DATA SUPPLIED
-------
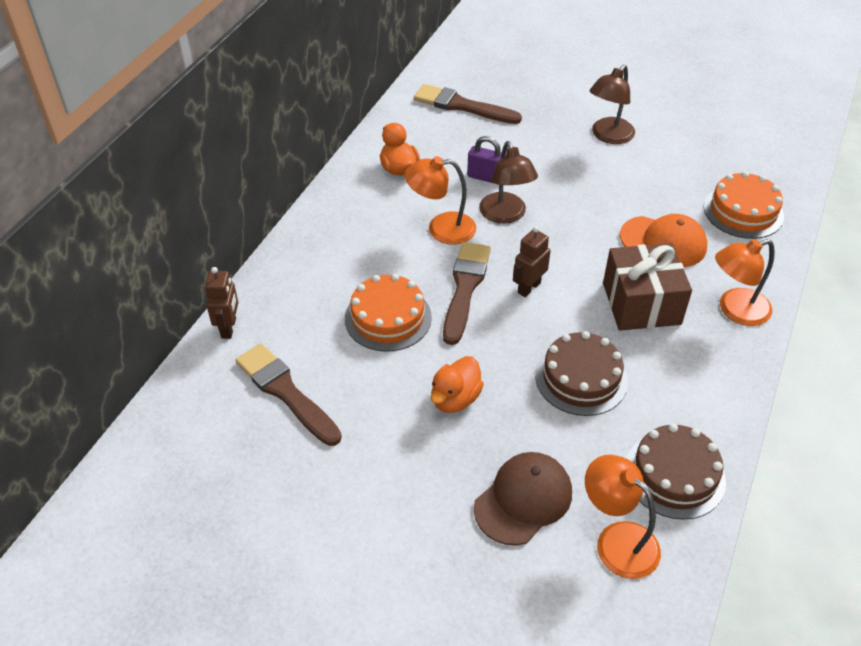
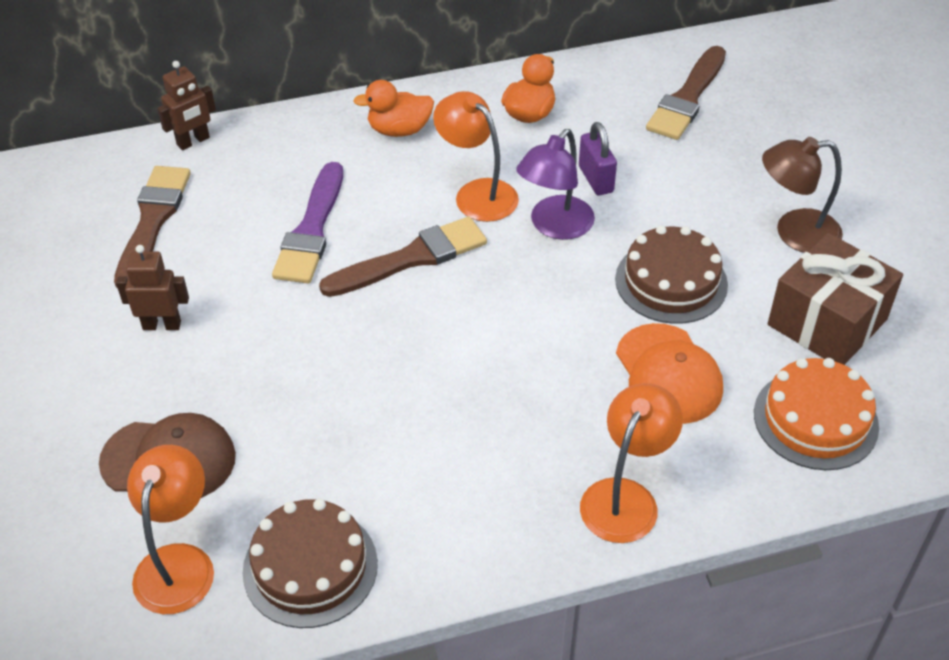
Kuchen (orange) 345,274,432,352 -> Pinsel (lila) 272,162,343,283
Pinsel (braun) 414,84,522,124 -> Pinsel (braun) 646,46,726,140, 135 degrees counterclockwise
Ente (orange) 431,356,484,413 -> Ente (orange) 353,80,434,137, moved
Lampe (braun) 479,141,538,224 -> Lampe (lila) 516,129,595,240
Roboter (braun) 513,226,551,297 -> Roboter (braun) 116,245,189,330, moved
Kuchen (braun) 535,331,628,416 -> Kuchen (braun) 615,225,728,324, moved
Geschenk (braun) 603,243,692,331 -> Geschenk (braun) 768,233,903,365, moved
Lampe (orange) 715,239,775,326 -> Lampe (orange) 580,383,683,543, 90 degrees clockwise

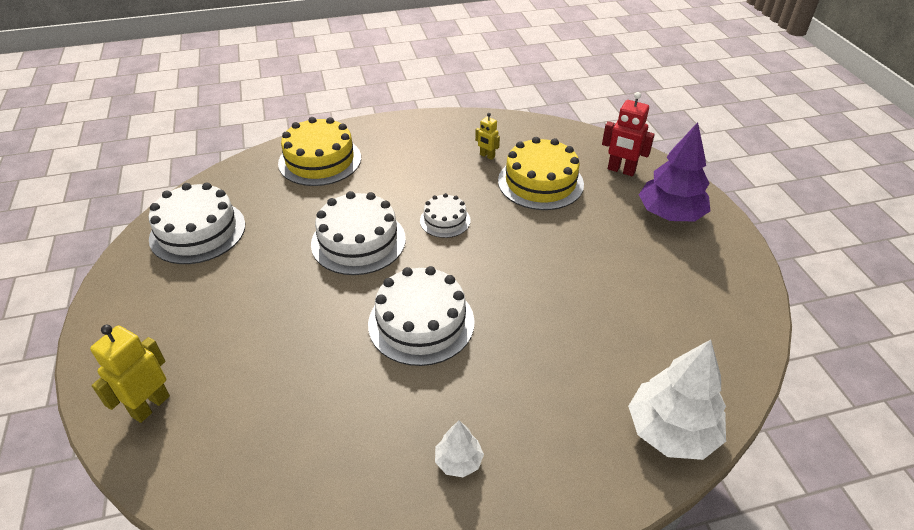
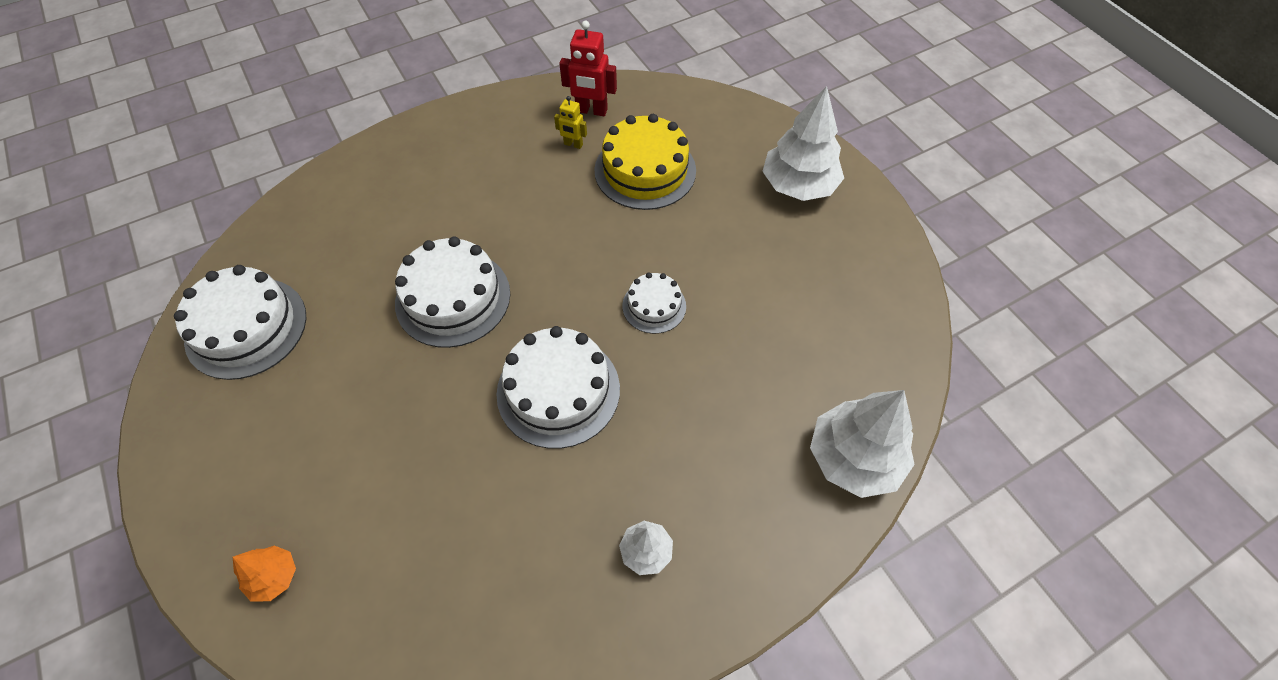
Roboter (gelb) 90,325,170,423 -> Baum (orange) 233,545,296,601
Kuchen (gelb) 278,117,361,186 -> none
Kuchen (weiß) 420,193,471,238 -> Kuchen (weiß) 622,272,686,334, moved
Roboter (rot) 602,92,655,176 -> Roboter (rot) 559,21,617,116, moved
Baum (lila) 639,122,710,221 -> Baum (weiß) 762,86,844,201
-------
ASSIGNMENT
Above are the records. Copy every line in them holding "braun".

RESPONSE
Pinsel (braun) 414,84,522,124 -> Pinsel (braun) 646,46,726,140, 135 degrees counterclockwise
Lampe (braun) 479,141,538,224 -> Lampe (lila) 516,129,595,240
Roboter (braun) 513,226,551,297 -> Roboter (braun) 116,245,189,330, moved
Kuchen (braun) 535,331,628,416 -> Kuchen (braun) 615,225,728,324, moved
Geschenk (braun) 603,243,692,331 -> Geschenk (braun) 768,233,903,365, moved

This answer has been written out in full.